===== Material supplied =====

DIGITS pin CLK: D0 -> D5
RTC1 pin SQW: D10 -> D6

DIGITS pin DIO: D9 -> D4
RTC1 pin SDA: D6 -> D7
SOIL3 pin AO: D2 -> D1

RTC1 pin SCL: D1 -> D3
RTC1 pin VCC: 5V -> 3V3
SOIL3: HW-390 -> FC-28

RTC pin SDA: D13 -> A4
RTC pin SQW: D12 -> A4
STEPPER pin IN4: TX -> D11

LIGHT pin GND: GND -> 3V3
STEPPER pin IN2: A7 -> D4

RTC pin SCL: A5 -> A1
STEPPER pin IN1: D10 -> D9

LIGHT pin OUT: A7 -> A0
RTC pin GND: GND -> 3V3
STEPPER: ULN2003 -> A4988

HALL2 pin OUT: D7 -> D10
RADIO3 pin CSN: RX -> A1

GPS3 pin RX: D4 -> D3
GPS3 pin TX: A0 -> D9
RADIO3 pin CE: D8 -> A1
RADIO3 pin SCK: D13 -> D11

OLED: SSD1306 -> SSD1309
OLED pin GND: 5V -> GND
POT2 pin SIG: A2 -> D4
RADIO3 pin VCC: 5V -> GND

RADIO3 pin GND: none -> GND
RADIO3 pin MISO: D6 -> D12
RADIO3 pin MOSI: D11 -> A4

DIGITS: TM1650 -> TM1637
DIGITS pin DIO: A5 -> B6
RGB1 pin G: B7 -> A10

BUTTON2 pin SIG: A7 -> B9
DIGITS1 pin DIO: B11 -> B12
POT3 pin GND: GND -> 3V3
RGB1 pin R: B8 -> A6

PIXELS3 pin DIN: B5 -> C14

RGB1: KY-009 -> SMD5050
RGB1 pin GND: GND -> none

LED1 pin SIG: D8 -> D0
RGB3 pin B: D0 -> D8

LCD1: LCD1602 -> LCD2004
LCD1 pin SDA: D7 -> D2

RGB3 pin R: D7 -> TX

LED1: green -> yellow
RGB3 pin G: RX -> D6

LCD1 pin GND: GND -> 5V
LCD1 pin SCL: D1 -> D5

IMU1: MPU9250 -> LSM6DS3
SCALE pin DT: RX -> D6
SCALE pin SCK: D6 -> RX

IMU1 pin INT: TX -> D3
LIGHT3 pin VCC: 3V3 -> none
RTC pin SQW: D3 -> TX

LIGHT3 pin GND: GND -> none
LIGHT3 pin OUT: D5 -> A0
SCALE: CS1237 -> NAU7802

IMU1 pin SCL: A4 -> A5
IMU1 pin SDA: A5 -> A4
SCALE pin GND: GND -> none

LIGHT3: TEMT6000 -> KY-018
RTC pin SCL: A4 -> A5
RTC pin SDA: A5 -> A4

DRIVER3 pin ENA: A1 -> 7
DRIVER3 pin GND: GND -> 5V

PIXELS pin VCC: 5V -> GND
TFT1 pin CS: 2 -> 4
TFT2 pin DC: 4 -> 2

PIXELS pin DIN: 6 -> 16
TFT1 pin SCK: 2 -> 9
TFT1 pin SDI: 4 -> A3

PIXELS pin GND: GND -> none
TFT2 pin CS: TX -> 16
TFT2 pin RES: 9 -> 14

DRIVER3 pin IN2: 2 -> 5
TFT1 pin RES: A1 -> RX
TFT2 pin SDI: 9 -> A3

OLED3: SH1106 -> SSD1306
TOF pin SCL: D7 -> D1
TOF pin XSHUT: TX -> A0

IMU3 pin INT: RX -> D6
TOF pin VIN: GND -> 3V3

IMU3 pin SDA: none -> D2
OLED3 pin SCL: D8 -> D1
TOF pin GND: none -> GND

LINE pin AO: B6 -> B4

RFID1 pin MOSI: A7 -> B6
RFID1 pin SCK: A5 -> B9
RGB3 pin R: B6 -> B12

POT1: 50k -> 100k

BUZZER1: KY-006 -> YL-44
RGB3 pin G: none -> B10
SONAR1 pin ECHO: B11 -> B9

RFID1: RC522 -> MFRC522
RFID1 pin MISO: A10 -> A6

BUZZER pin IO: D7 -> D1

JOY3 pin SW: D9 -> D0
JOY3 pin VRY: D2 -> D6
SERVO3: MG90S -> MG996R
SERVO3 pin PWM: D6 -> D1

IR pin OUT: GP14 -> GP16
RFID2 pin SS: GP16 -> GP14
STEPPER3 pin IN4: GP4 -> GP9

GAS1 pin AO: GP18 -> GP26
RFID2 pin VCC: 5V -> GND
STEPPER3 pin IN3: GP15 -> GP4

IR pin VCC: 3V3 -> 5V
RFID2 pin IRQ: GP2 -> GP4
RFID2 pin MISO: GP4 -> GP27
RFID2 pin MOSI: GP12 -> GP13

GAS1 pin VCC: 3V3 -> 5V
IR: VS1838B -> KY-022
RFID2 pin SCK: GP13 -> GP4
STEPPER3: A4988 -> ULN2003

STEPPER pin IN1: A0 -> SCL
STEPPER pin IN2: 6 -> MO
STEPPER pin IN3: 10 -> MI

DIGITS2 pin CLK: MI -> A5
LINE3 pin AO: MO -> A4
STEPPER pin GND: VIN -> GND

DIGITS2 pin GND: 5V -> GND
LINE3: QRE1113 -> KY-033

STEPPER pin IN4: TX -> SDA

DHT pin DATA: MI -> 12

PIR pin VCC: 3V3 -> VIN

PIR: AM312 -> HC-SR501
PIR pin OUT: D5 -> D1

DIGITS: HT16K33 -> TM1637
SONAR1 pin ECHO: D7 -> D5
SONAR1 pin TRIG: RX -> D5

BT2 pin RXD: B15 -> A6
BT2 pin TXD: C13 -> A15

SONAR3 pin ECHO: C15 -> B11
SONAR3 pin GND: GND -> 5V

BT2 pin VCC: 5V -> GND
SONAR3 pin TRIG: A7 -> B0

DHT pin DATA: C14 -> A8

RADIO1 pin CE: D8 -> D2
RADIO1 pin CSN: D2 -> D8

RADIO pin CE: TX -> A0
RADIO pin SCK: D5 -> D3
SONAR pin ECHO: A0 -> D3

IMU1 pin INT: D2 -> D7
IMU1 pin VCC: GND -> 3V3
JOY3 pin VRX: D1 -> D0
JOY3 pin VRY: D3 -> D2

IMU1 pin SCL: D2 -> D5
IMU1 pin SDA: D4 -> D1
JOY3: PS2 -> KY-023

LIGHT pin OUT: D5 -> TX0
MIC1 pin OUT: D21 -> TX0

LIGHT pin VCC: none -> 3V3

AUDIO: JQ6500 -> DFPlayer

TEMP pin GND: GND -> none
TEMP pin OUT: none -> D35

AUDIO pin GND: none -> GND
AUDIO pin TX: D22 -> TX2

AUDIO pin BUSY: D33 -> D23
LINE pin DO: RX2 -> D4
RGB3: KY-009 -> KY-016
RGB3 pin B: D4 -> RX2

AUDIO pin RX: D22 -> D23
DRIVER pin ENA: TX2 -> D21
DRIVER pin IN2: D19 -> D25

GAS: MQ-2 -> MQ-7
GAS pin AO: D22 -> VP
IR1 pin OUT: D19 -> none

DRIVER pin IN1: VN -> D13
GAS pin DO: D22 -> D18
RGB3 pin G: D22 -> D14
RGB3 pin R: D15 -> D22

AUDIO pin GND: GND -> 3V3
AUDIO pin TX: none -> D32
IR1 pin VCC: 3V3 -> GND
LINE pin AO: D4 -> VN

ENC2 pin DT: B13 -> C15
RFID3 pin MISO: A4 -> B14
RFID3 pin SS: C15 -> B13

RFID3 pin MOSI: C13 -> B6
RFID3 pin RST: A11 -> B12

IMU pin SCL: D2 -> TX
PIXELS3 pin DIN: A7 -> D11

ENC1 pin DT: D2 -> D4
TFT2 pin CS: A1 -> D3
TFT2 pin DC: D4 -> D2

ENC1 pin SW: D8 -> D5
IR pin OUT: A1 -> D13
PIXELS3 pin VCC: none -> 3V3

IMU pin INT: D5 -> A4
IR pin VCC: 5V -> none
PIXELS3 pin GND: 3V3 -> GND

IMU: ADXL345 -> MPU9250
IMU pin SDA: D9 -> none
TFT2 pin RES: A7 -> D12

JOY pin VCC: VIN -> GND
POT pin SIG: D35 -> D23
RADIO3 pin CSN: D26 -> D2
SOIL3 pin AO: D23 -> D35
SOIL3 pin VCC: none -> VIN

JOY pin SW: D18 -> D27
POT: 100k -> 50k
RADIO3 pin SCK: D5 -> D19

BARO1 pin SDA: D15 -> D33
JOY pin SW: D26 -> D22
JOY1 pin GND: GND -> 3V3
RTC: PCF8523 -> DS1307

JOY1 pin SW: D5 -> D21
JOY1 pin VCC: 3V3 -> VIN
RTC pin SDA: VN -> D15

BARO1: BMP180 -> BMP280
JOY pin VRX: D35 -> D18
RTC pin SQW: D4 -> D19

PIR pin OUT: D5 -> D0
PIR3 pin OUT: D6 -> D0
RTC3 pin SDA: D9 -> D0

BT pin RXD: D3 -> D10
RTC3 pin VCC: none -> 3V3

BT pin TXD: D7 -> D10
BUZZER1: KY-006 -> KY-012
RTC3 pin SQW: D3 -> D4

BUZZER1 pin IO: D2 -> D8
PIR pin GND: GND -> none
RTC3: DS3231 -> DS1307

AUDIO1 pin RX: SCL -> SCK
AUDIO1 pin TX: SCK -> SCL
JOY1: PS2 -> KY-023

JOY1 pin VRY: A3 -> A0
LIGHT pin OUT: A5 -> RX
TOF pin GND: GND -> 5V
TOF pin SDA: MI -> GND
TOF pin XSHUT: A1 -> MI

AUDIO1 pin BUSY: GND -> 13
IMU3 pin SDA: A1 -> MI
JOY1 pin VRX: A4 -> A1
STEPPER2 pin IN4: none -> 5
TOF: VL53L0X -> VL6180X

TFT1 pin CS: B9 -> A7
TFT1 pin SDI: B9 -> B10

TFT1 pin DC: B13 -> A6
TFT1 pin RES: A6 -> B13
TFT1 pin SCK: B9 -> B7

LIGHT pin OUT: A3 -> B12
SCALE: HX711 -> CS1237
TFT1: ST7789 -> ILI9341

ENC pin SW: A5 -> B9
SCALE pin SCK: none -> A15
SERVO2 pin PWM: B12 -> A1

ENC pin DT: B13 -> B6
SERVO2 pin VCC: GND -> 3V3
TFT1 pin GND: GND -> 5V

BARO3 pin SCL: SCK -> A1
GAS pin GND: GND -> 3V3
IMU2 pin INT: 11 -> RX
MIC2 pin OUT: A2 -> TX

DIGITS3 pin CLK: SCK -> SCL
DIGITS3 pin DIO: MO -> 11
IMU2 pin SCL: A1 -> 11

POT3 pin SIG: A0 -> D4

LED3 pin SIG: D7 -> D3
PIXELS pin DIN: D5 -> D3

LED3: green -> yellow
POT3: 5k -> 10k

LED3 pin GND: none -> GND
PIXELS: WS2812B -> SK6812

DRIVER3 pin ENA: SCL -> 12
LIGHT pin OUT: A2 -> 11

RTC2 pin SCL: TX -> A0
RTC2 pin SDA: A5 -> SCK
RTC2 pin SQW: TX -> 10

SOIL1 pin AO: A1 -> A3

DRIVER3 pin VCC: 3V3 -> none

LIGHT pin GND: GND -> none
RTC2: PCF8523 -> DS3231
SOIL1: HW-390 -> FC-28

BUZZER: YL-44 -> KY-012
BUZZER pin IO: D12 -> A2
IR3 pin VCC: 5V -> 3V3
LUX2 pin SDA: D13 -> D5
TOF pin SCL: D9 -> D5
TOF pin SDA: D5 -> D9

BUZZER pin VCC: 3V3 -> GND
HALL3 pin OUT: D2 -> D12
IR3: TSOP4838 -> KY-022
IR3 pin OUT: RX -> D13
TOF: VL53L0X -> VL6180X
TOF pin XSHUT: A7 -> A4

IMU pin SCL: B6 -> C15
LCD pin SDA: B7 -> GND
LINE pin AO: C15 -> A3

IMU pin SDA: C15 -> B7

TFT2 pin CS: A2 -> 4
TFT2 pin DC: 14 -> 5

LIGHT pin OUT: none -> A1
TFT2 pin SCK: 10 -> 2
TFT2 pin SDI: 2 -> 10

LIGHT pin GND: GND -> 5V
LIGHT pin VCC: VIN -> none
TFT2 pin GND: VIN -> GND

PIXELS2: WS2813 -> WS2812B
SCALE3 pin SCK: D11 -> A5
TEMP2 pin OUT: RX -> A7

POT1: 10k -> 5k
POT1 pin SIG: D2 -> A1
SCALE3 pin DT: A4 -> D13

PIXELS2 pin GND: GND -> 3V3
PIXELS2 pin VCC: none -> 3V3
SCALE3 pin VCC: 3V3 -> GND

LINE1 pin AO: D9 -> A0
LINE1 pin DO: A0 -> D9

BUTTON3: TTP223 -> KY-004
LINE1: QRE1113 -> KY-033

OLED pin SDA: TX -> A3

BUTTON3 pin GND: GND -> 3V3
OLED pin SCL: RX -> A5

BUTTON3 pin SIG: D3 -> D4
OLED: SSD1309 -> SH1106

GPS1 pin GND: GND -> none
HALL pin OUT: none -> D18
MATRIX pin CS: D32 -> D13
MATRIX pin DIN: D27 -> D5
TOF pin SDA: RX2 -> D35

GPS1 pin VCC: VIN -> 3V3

=====

» Description of the task
Nothing but the lines from the one with "TFT2 pin SDI: 2 -> 10" through the final line of the records may appear in the answer, and each must be transcribed exactly.

» Exercise solution
TFT2 pin SDI: 2 -> 10

LIGHT pin GND: GND -> 5V
LIGHT pin VCC: VIN -> none
TFT2 pin GND: VIN -> GND

PIXELS2: WS2813 -> WS2812B
SCALE3 pin SCK: D11 -> A5
TEMP2 pin OUT: RX -> A7

POT1: 10k -> 5k
POT1 pin SIG: D2 -> A1
SCALE3 pin DT: A4 -> D13

PIXELS2 pin GND: GND -> 3V3
PIXELS2 pin VCC: none -> 3V3
SCALE3 pin VCC: 3V3 -> GND

LINE1 pin AO: D9 -> A0
LINE1 pin DO: A0 -> D9

BUTTON3: TTP223 -> KY-004
LINE1: QRE1113 -> KY-033

OLED pin SDA: TX -> A3

BUTTON3 pin GND: GND -> 3V3
OLED pin SCL: RX -> A5

BUTTON3 pin SIG: D3 -> D4
OLED: SSD1309 -> SH1106

GPS1 pin GND: GND -> none
HALL pin OUT: none -> D18
MATRIX pin CS: D32 -> D13
MATRIX pin DIN: D27 -> D5
TOF pin SDA: RX2 -> D35

GPS1 pin VCC: VIN -> 3V3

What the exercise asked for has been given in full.